How many of the lines below hold the string "turquoise"? Say only the number.
(Source information begins)
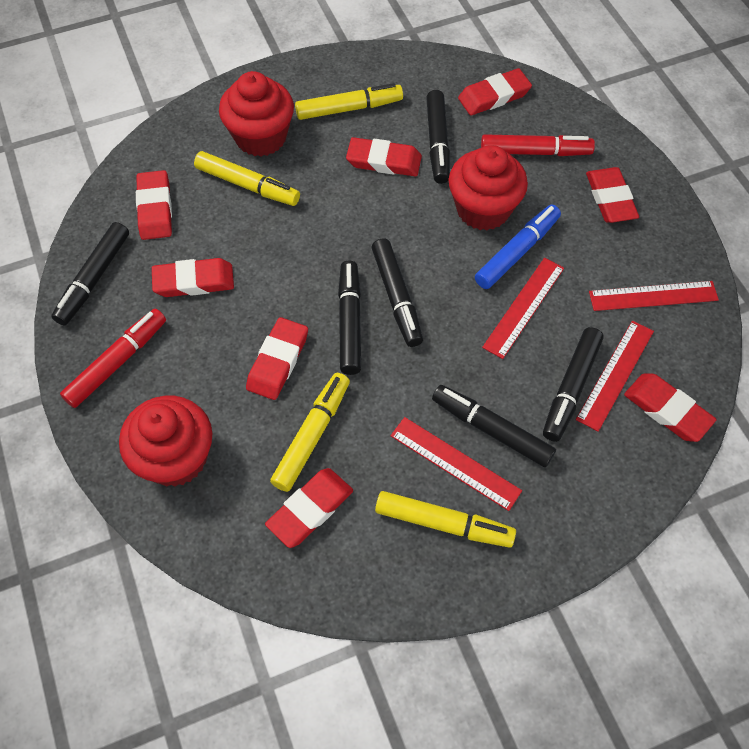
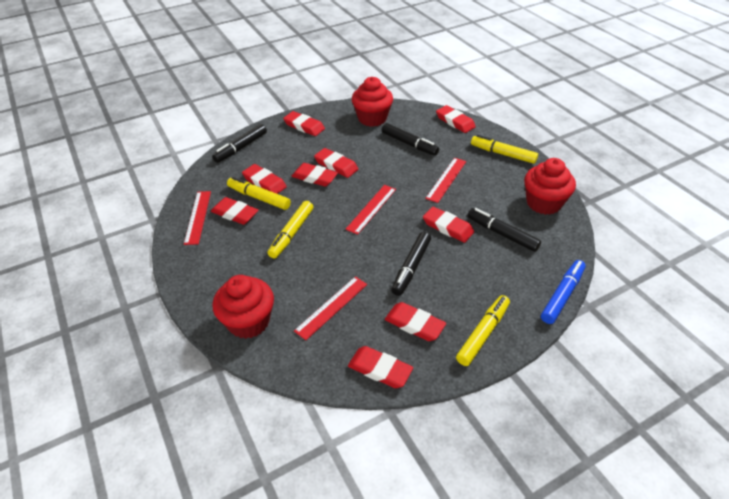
black marker: 6 -> 4
red eraser: 8 -> 9
red marker: 2 -> 0

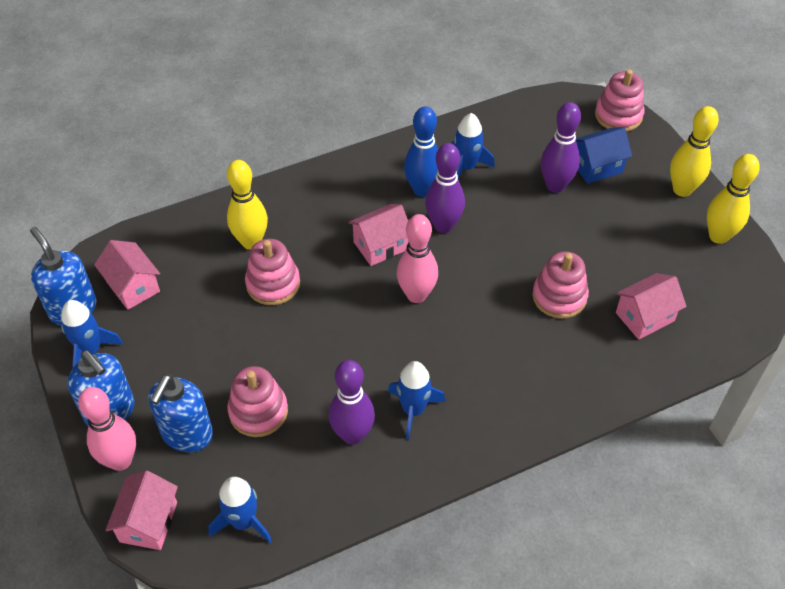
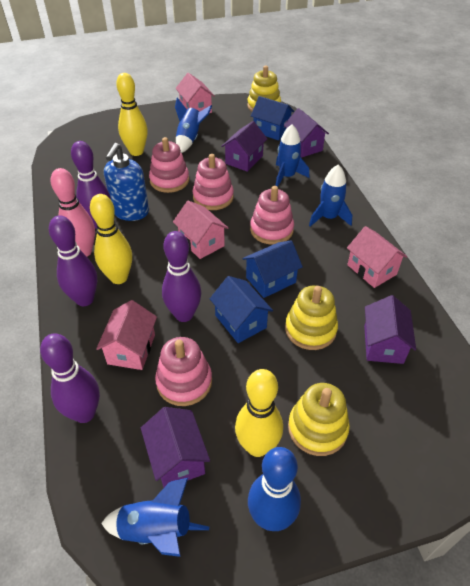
blue house: 1 -> 3
blue soap dispenser: 3 -> 1
pink bowling pin: 2 -> 1
purple bowling pin: 3 -> 4
purple house: 0 -> 4
yellow stacking toy: 0 -> 3

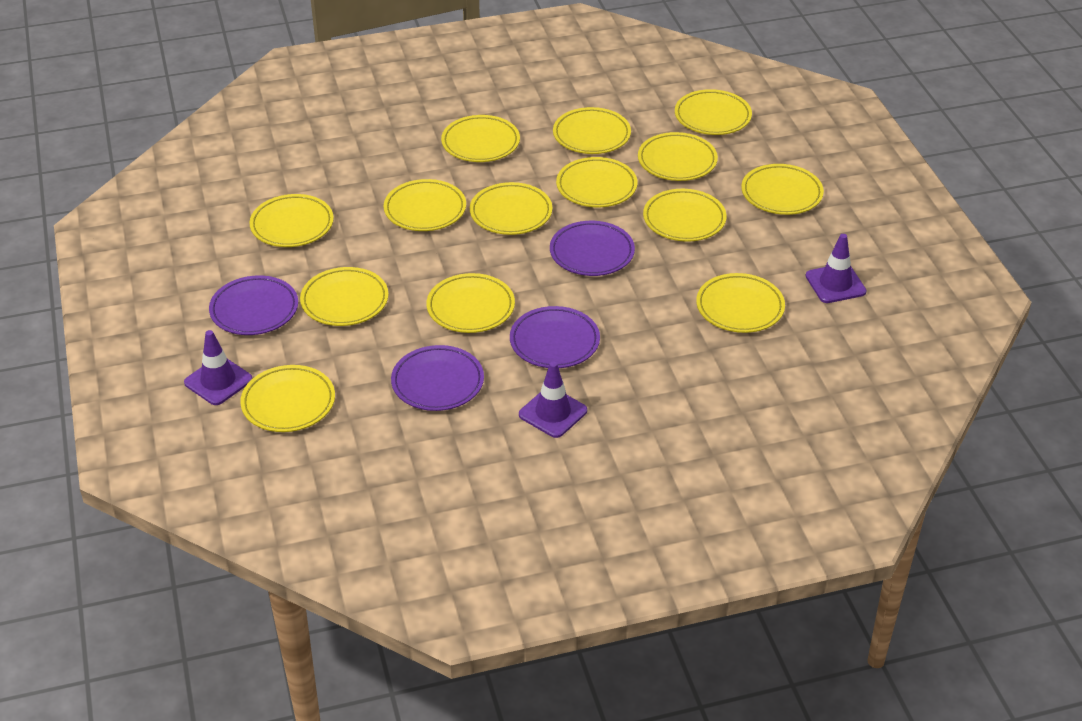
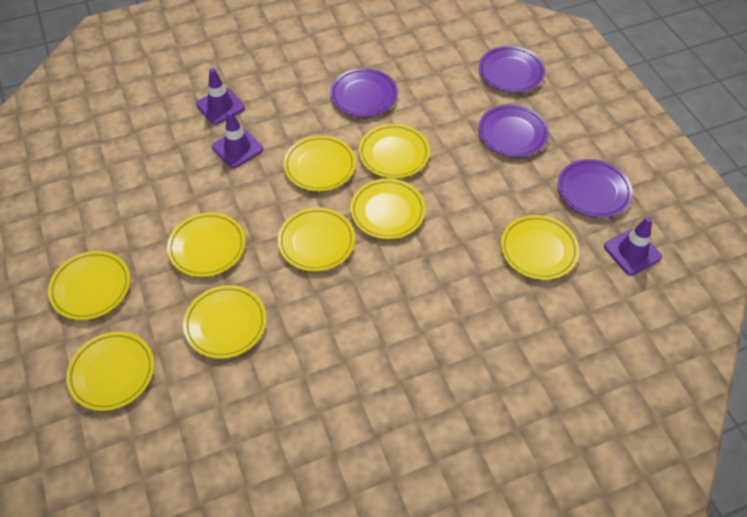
yellow plate: 14 -> 9

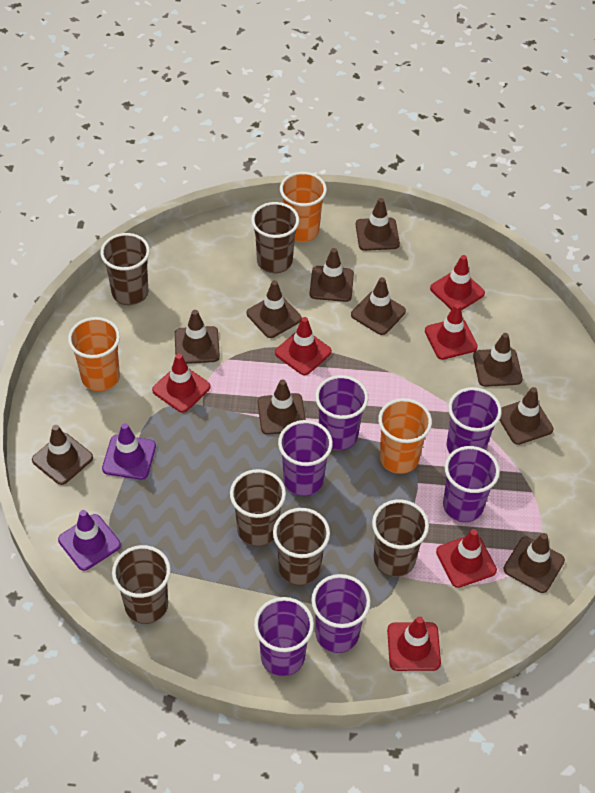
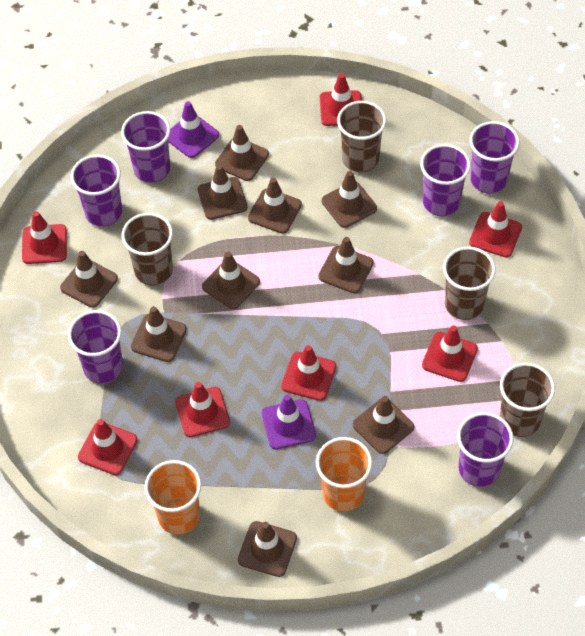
brown cup: 6 -> 4
orange cup: 3 -> 2
red traffic cone: 6 -> 7

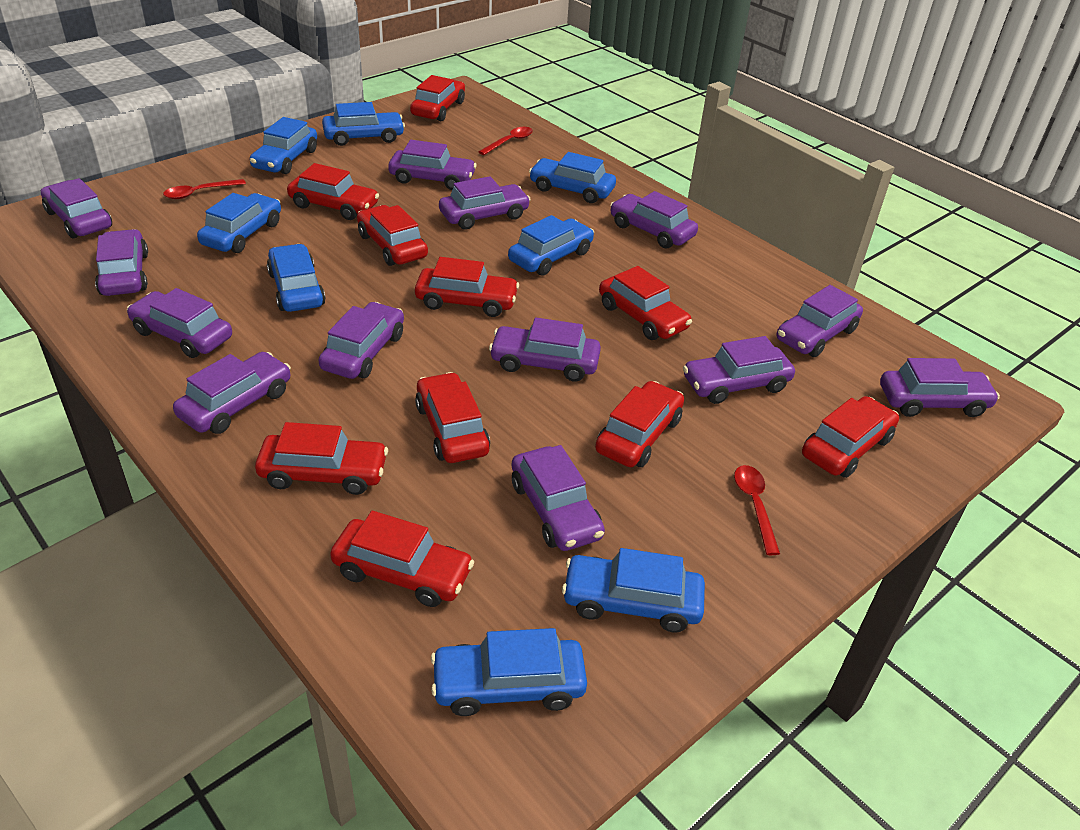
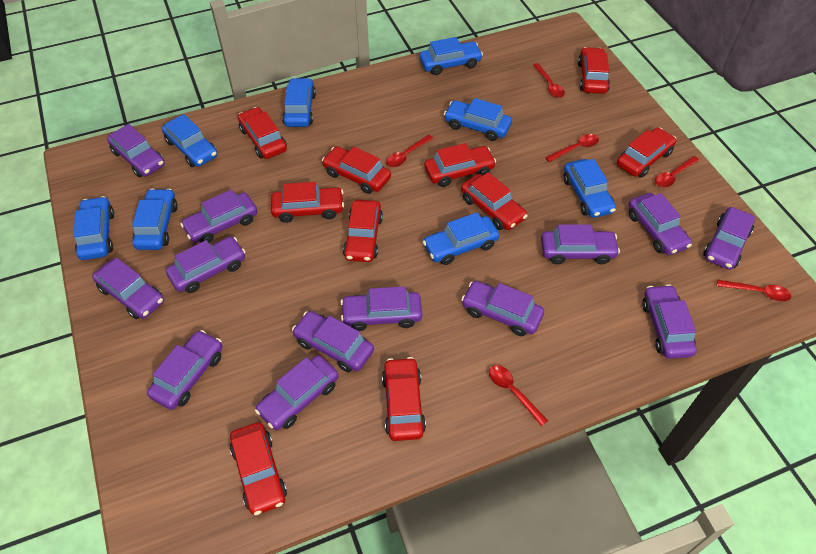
red spoon: 3 -> 6

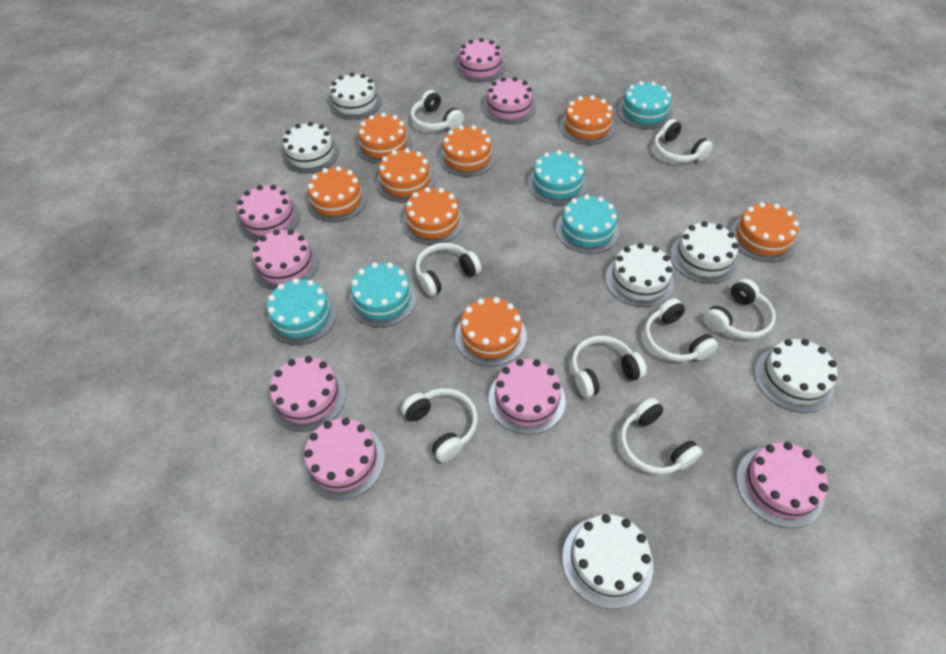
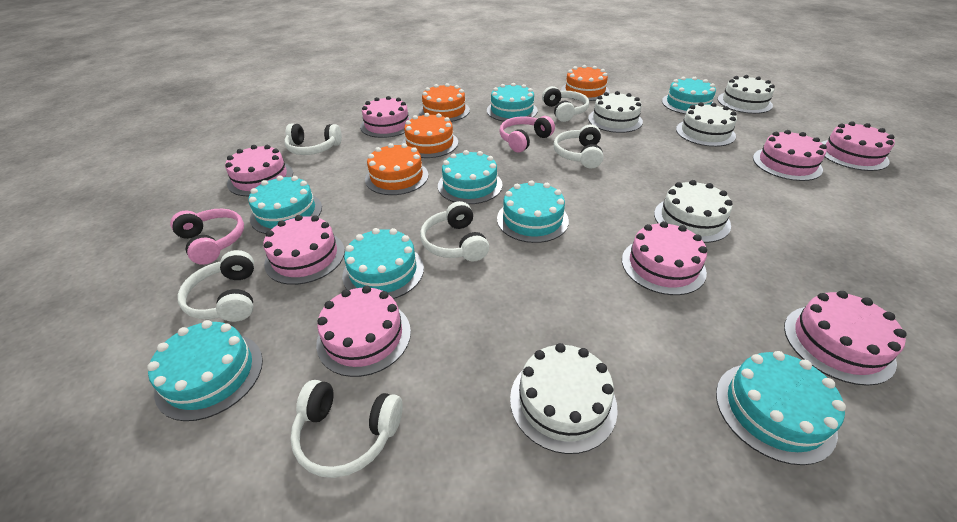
orange cake: 8 -> 4
pink headphones: 0 -> 2
turquoise cake: 5 -> 8
white cake: 6 -> 5
white headphones: 8 -> 6

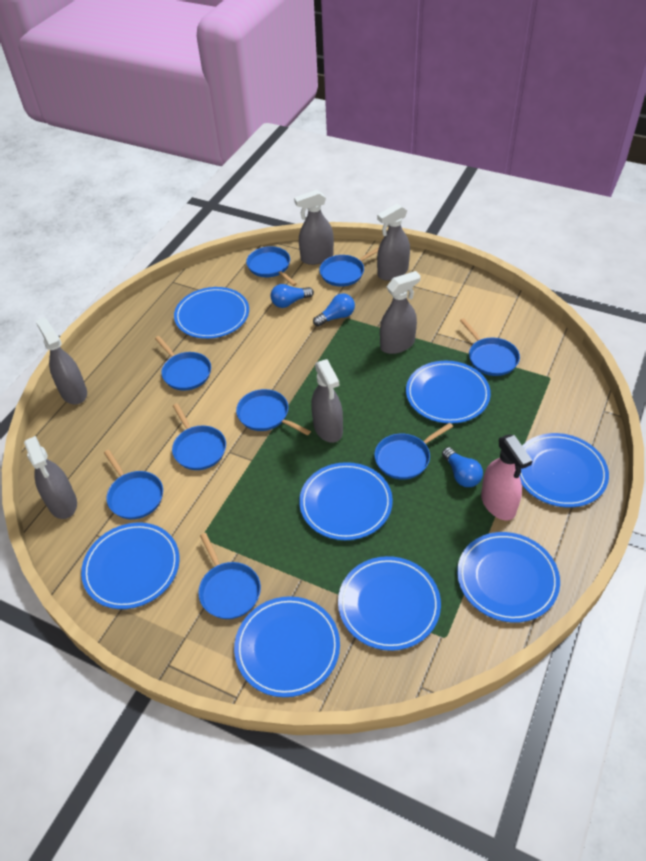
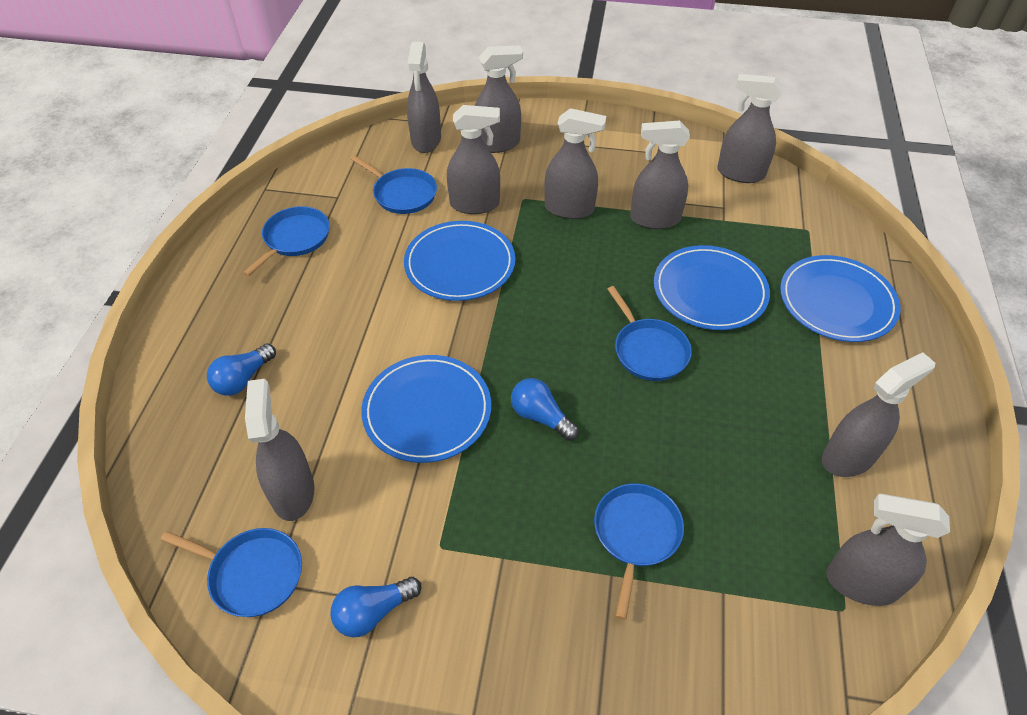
blue pan: 9 -> 5
blue plate: 8 -> 4
grey spray bottle: 6 -> 9
pink spray bottle: 1 -> 0

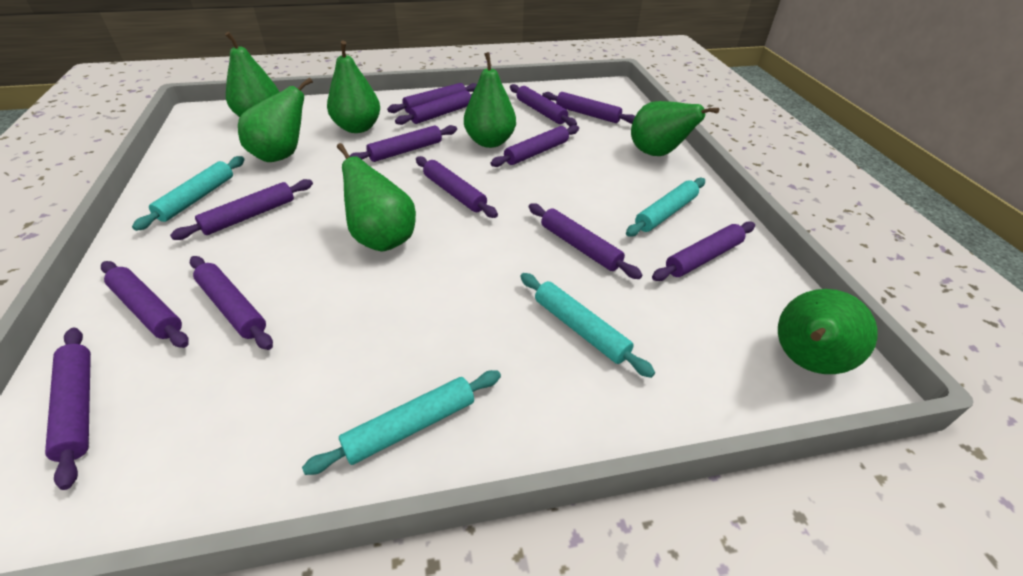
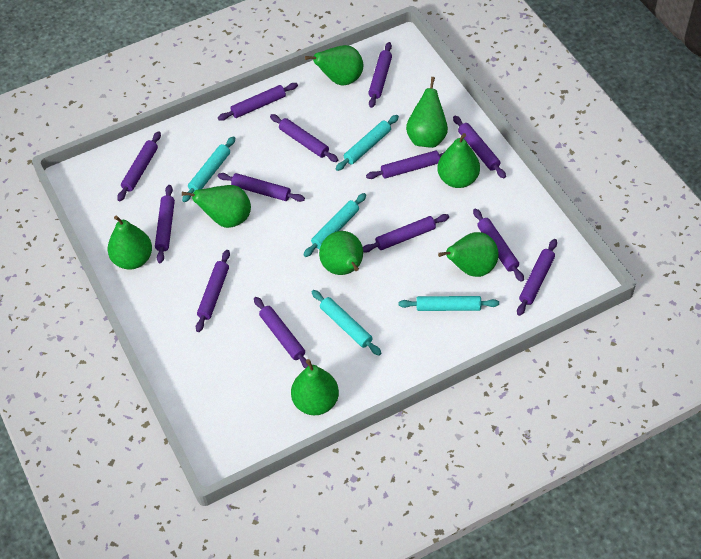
green pear: 7 -> 8
turquoise rolling pin: 4 -> 5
(Source information ends)
• _Answer to this problem_: 2